◆ WHAT TO PRODUCE ◆
What are the lines below, starting at the line containing "RELAY: 12V-2CH -> SSR-2CH" and ending at the line containing "LUX1 pin SCL: GP21 -> GP2"? Write them out exactly, ends included, without pictures.

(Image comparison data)
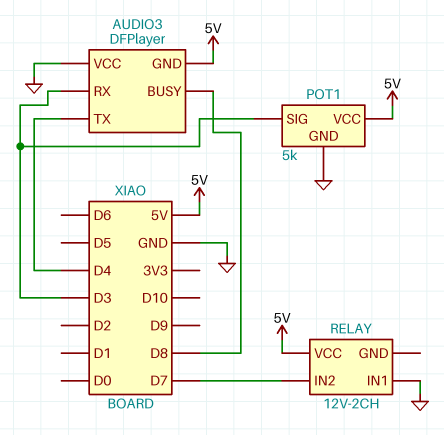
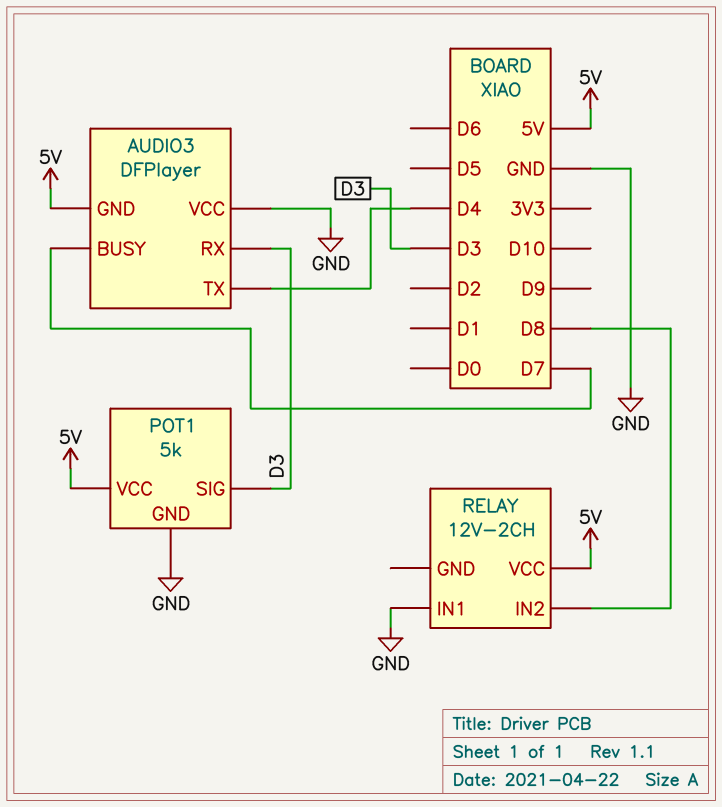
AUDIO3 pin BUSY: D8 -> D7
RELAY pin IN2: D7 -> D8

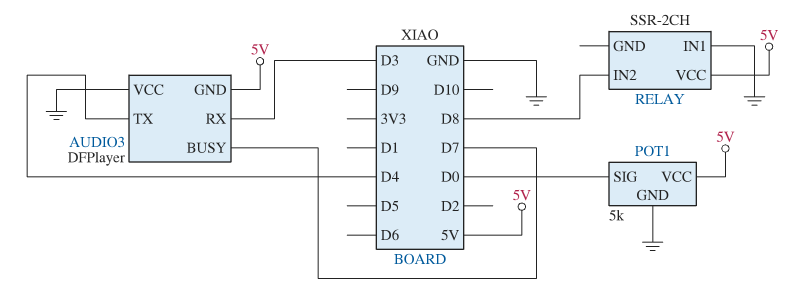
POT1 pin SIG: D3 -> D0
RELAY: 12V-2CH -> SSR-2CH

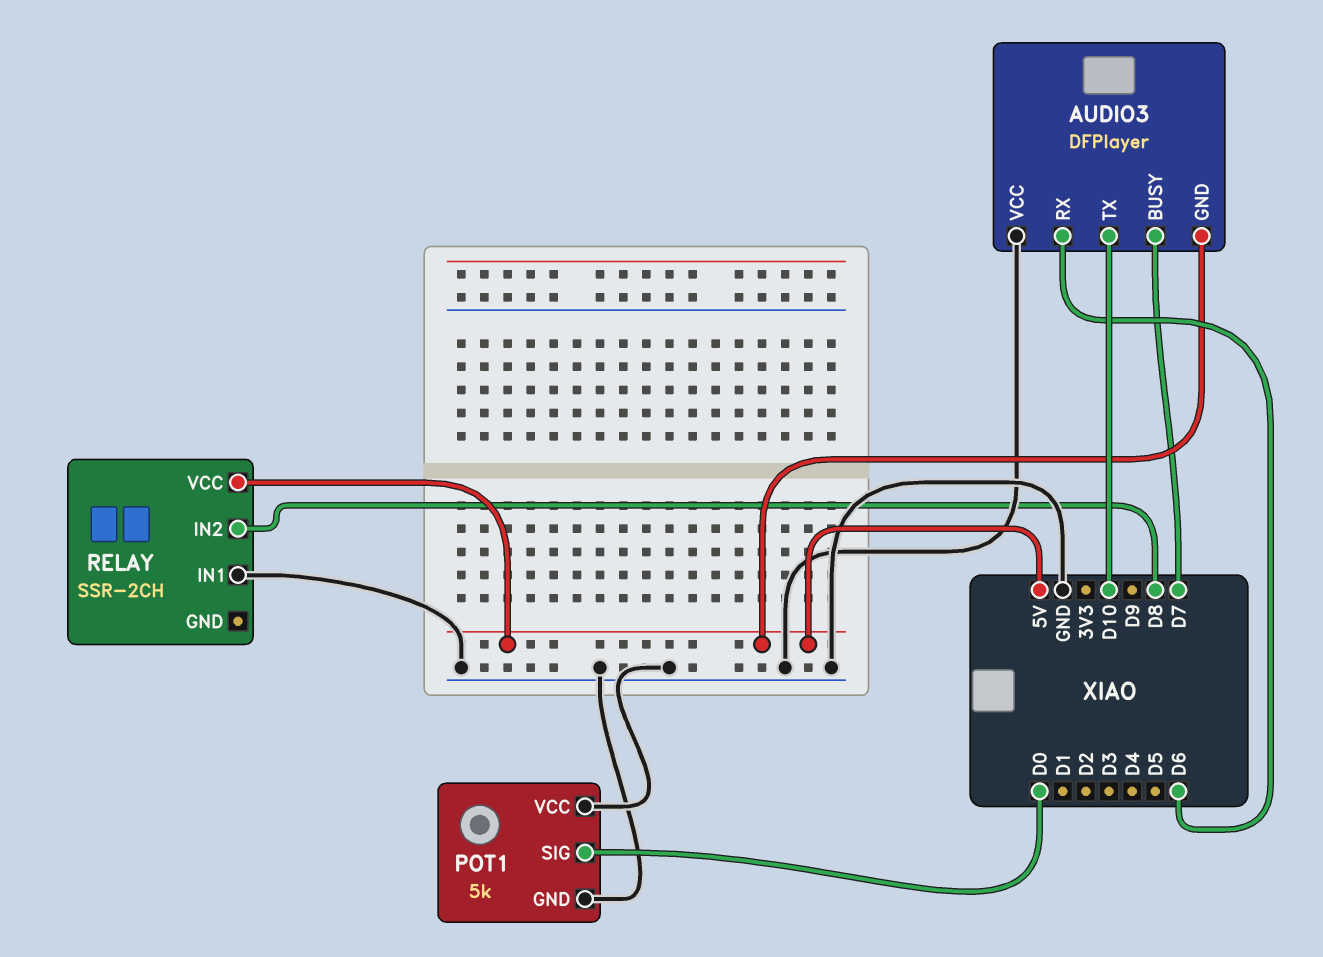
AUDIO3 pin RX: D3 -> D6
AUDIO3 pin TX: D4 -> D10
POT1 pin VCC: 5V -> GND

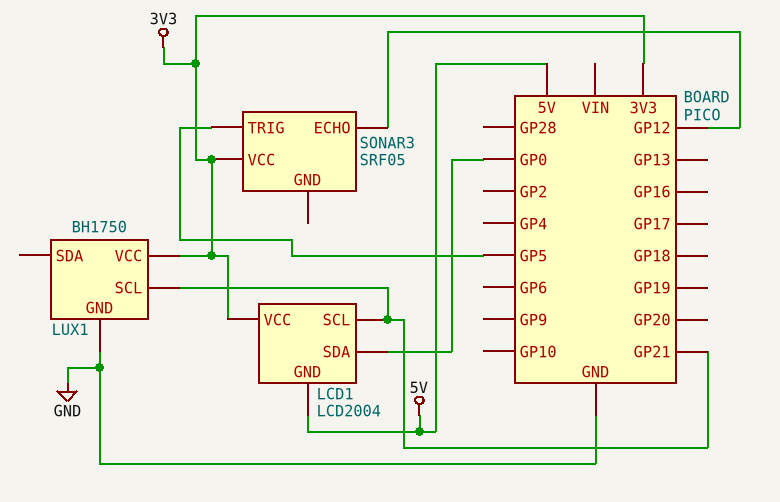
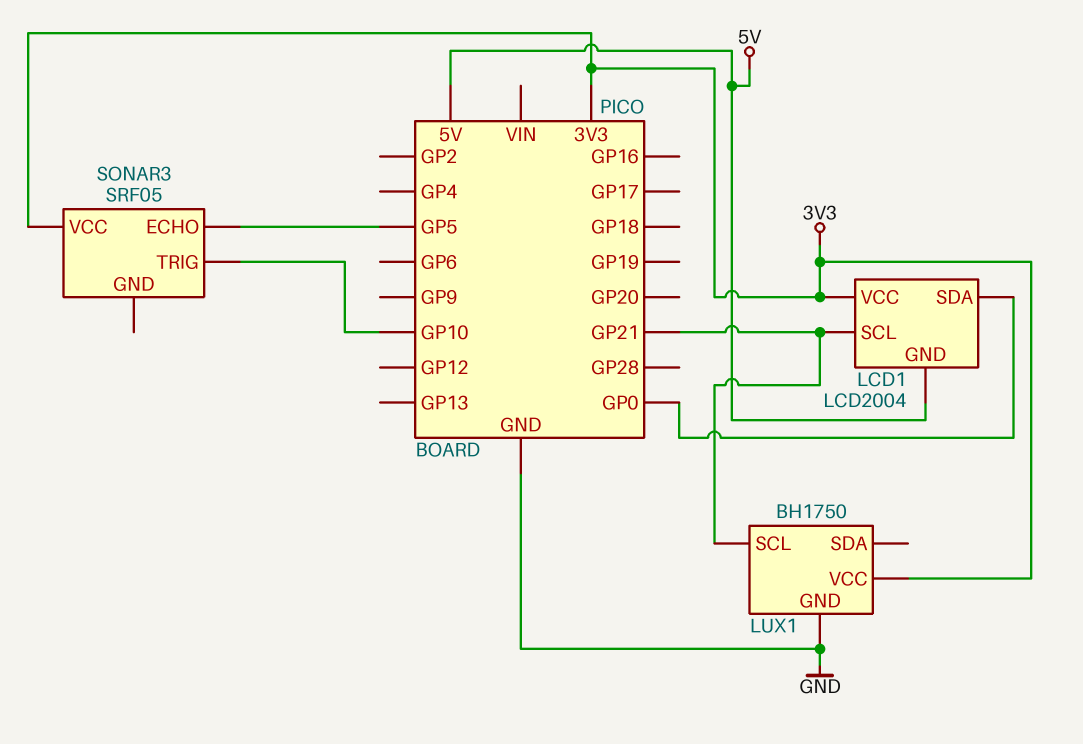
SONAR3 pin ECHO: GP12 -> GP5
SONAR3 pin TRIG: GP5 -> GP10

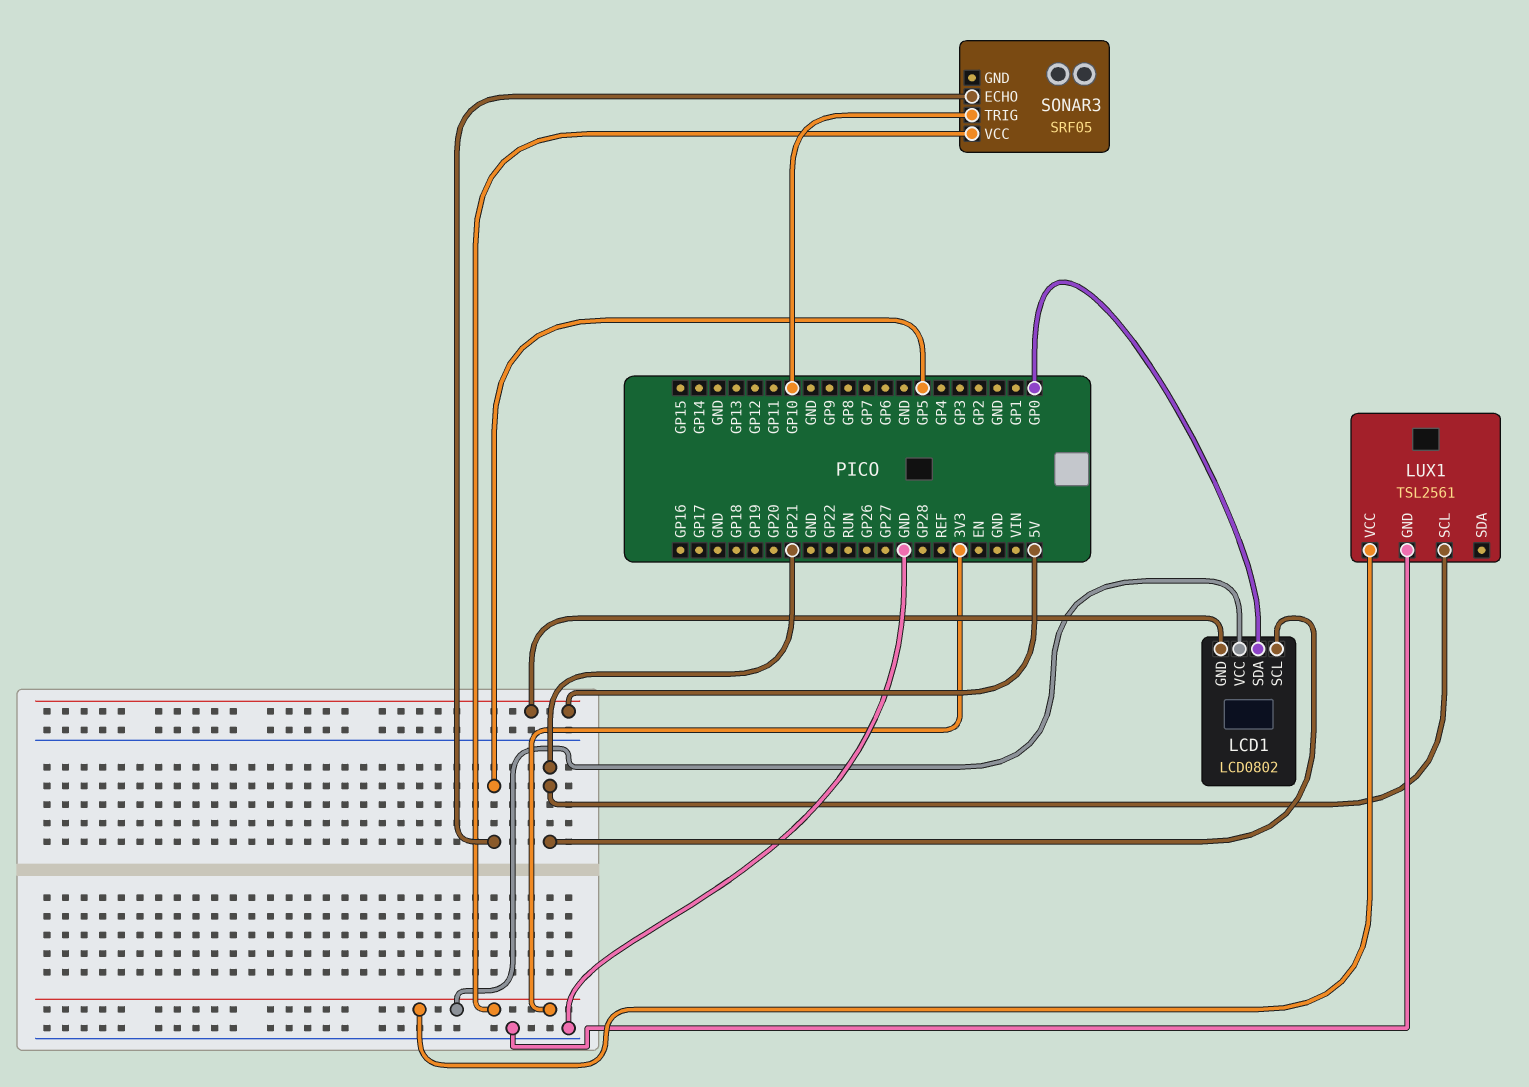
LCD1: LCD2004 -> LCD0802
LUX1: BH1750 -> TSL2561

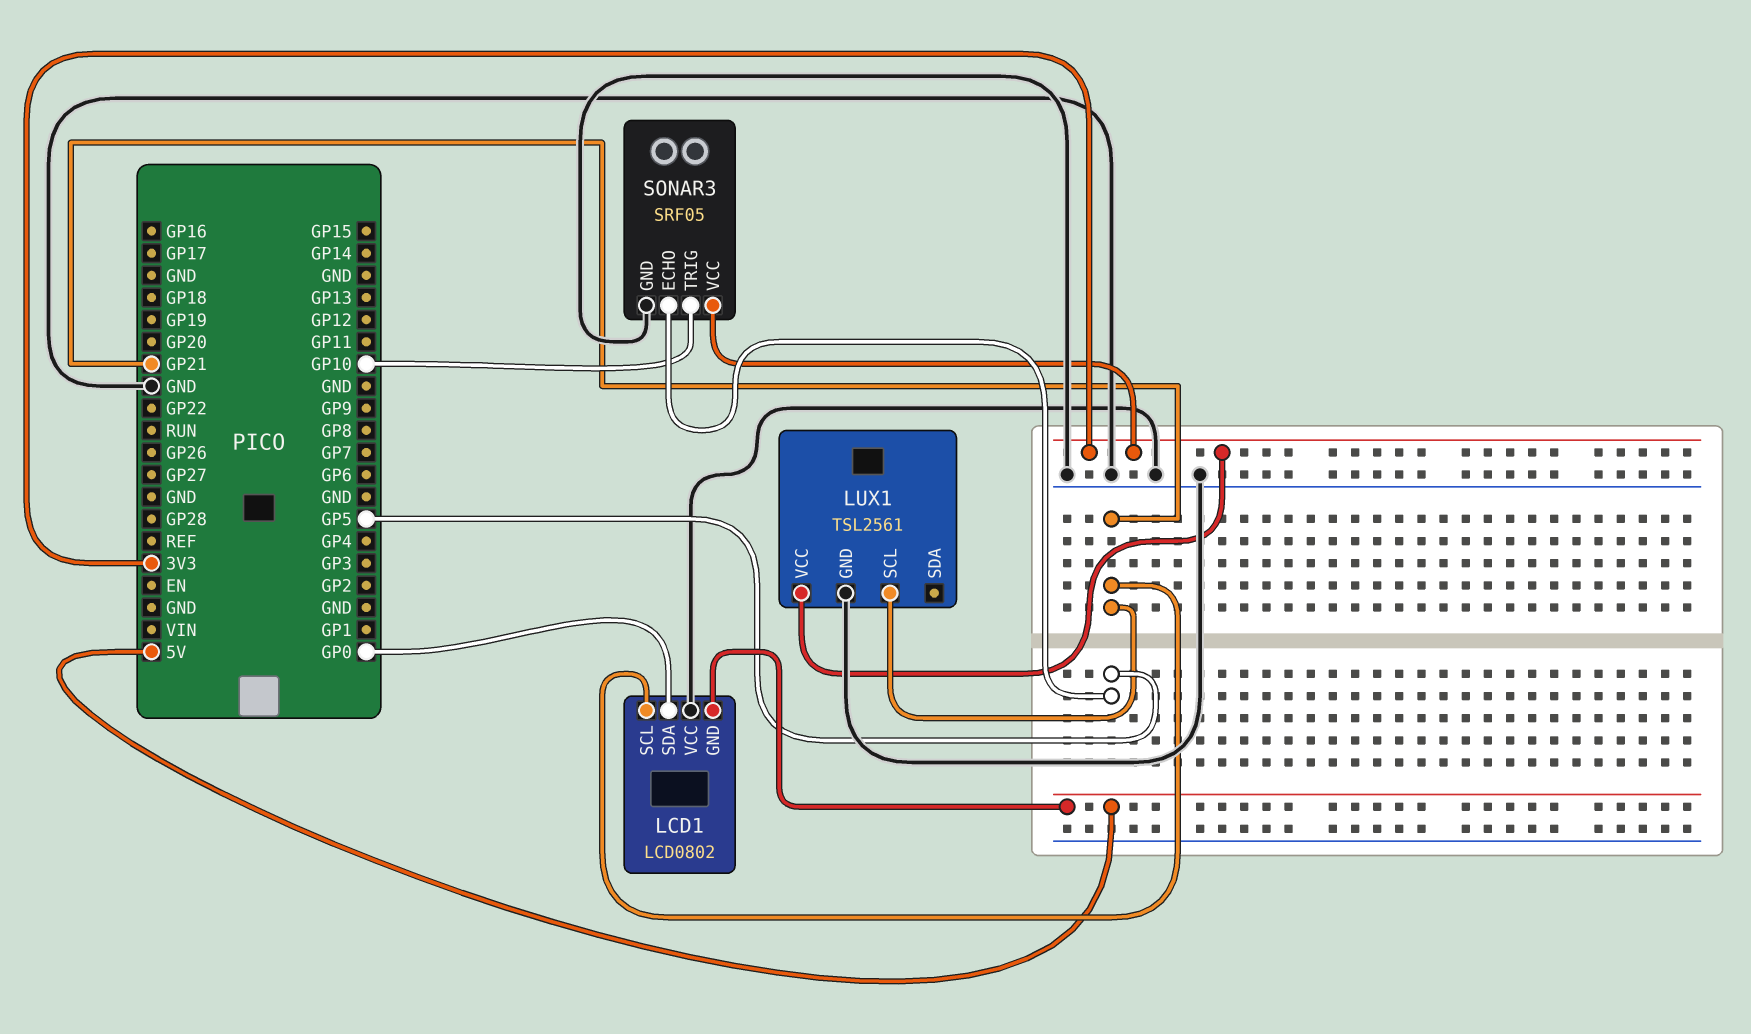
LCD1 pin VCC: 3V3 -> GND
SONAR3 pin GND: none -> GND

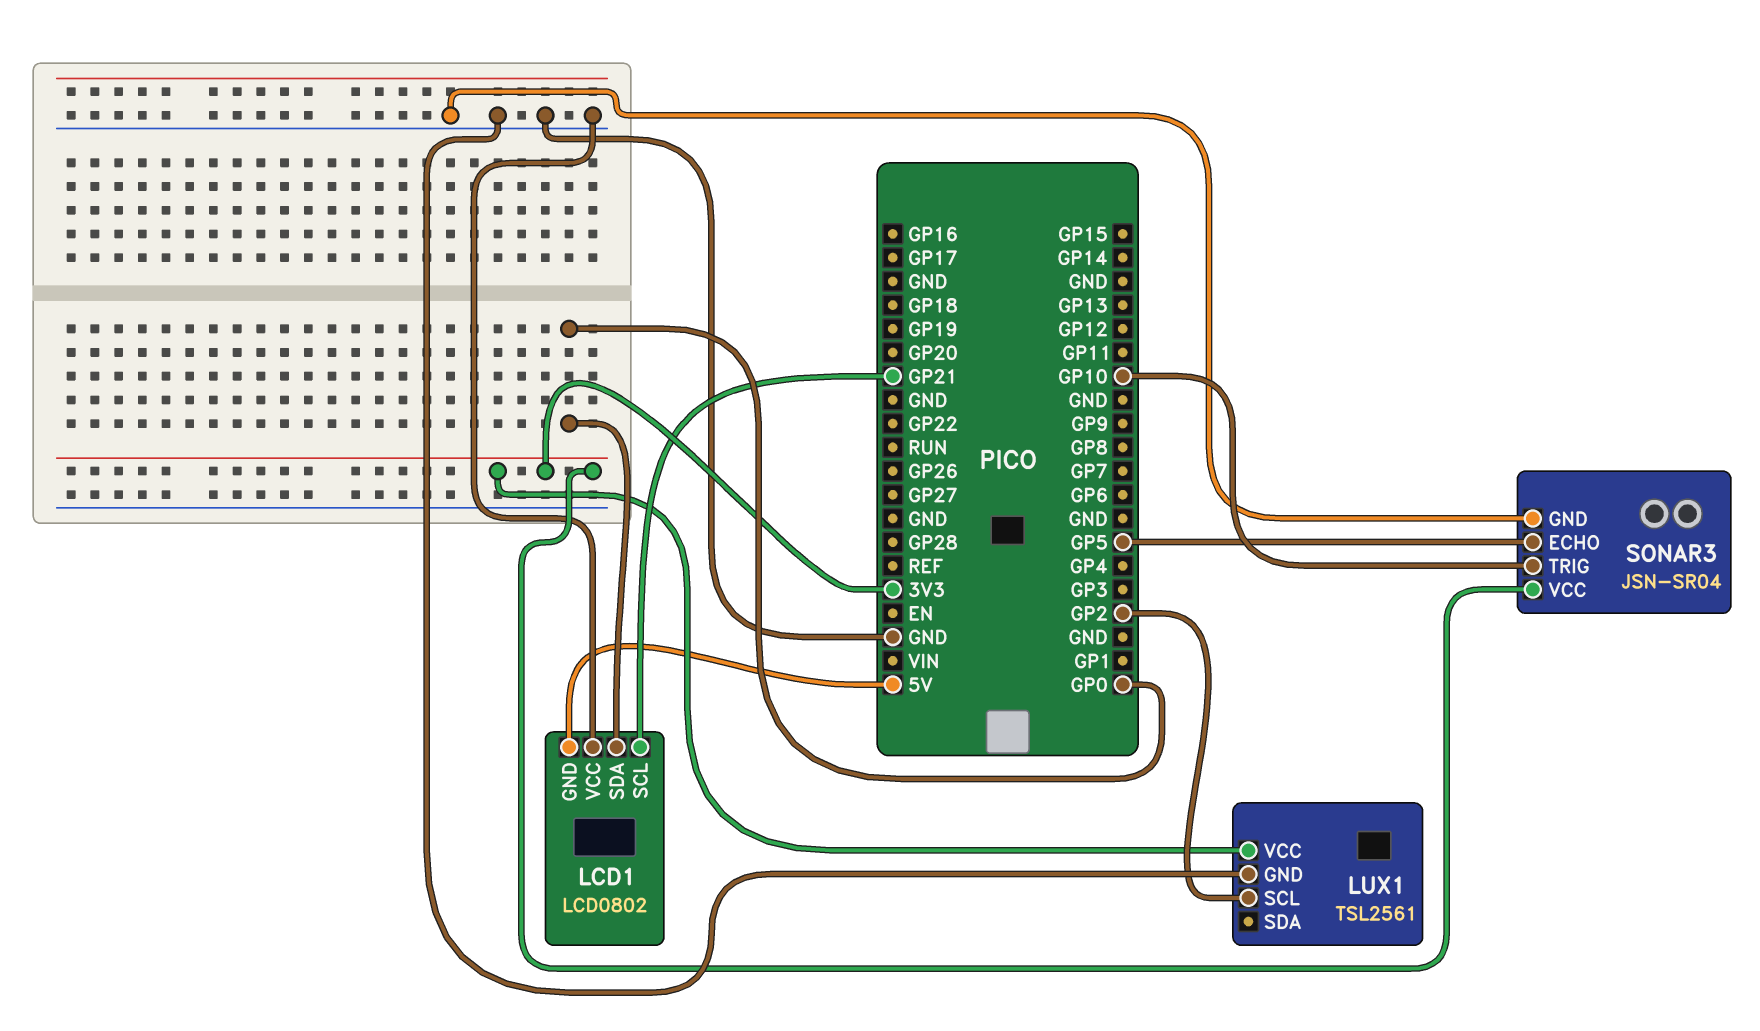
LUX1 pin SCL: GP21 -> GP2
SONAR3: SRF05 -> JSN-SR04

◆ OUTPUT BELOW ◆
RELAY: 12V-2CH -> SSR-2CH

AUDIO3 pin RX: D3 -> D6
AUDIO3 pin TX: D4 -> D10
POT1 pin VCC: 5V -> GND

SONAR3 pin ECHO: GP12 -> GP5
SONAR3 pin TRIG: GP5 -> GP10

LCD1: LCD2004 -> LCD0802
LUX1: BH1750 -> TSL2561

LCD1 pin VCC: 3V3 -> GND
SONAR3 pin GND: none -> GND

LUX1 pin SCL: GP21 -> GP2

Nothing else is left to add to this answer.